• _Records to process_:
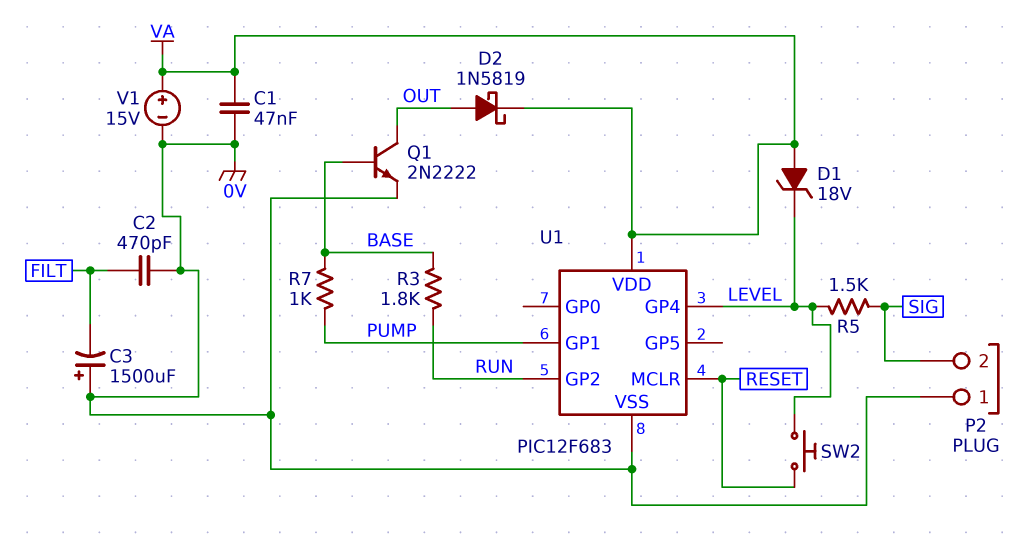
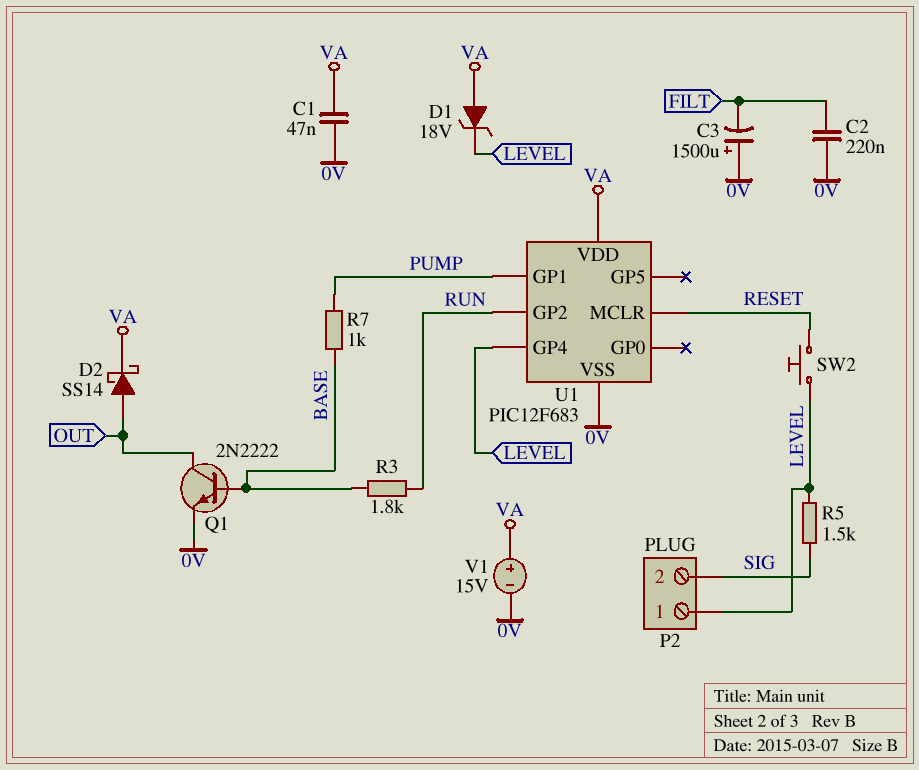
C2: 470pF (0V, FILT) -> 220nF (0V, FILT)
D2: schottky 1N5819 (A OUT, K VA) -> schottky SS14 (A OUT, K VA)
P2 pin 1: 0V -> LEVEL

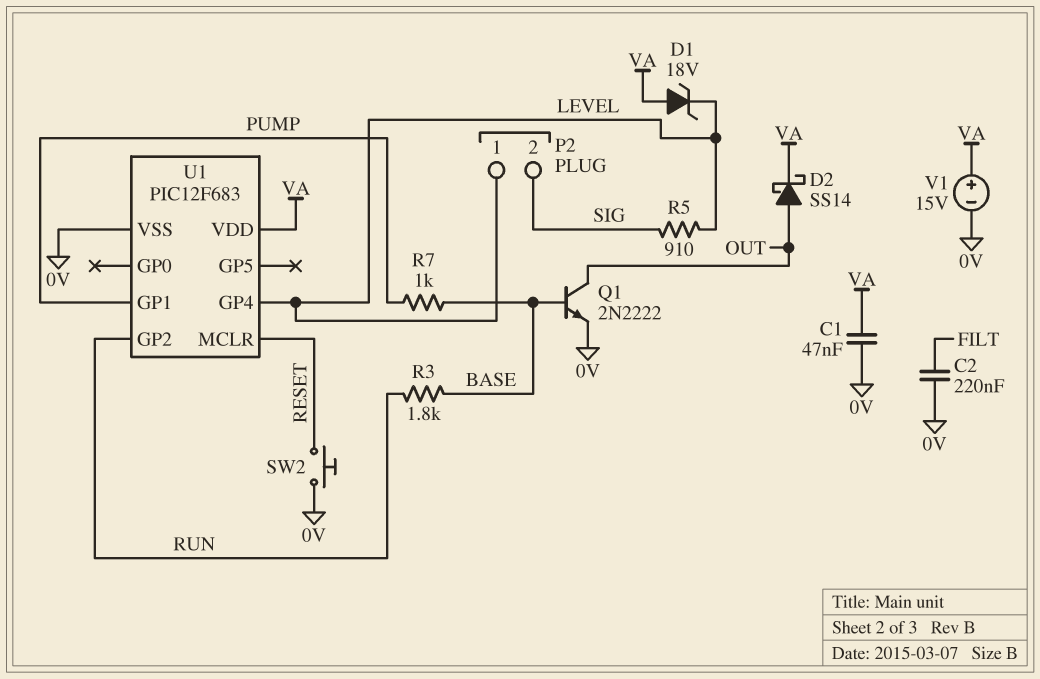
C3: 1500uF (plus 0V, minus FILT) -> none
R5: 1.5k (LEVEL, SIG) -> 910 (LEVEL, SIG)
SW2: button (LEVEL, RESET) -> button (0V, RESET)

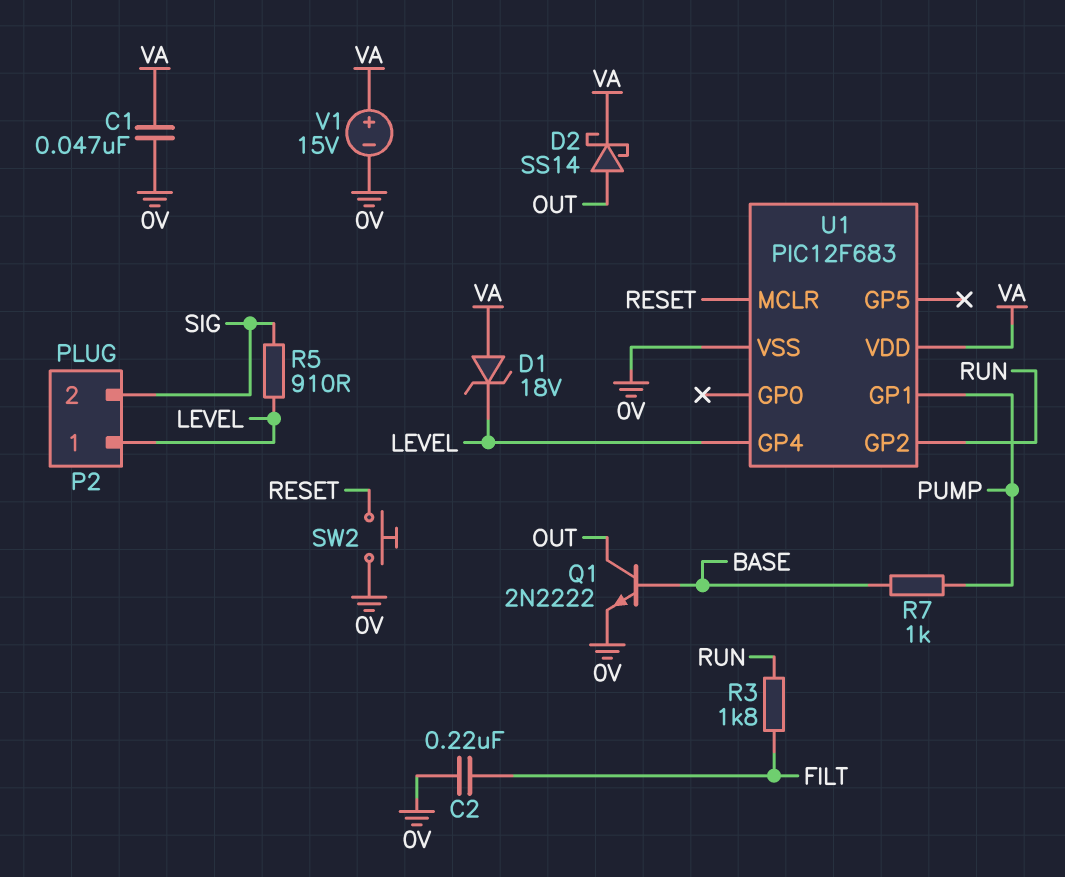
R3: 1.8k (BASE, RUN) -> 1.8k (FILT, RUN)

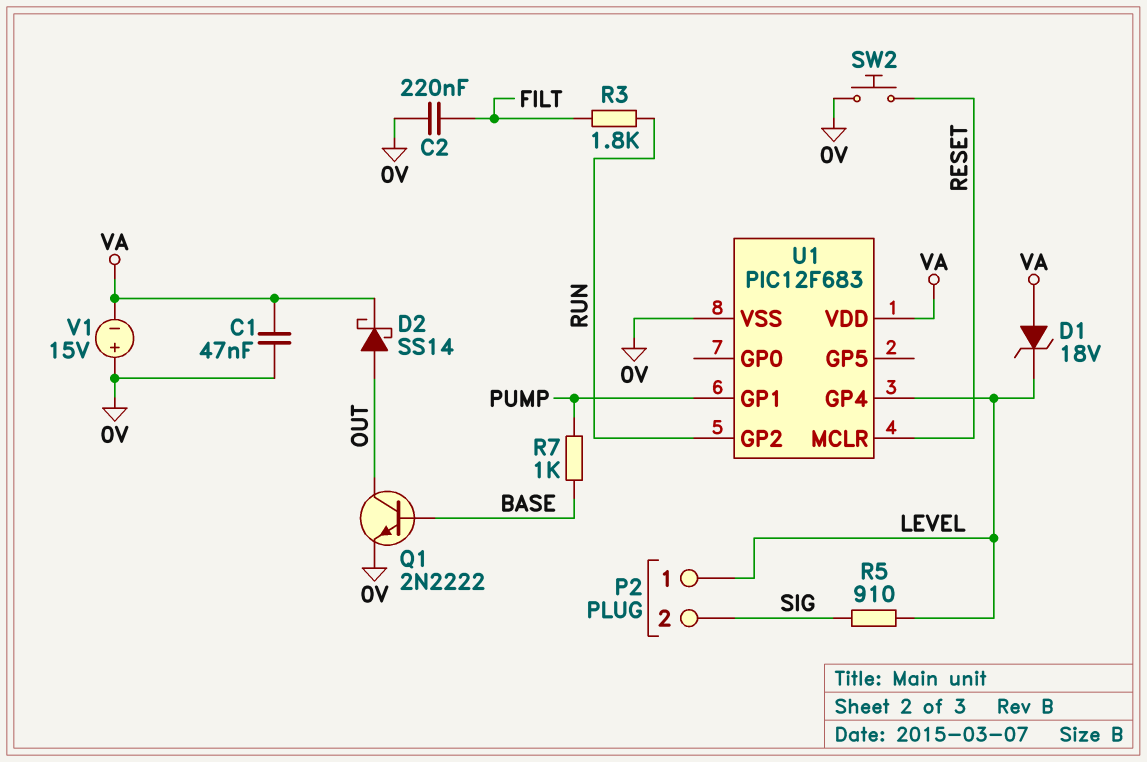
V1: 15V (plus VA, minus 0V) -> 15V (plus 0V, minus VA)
---
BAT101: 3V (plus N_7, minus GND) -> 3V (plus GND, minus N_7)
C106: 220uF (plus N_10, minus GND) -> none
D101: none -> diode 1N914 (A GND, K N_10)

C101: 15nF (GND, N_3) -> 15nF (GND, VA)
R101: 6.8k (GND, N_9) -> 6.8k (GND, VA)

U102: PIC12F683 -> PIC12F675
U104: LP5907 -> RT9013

• _Exercise requirements_: Starting at the line above that has "C3: 1500uF (plus 0V, minus FILT) -> none" and ending at the line that has "V1: 15V (plus", copy each line exactly, leaving the pictures out and adding nothing.

• _Reply to the task_:
C3: 1500uF (plus 0V, minus FILT) -> none
R5: 1.5k (LEVEL, SIG) -> 910 (LEVEL, SIG)
SW2: button (LEVEL, RESET) -> button (0V, RESET)

R3: 1.8k (BASE, RUN) -> 1.8k (FILT, RUN)

V1: 15V (plus VA, minus 0V) -> 15V (plus 0V, minus VA)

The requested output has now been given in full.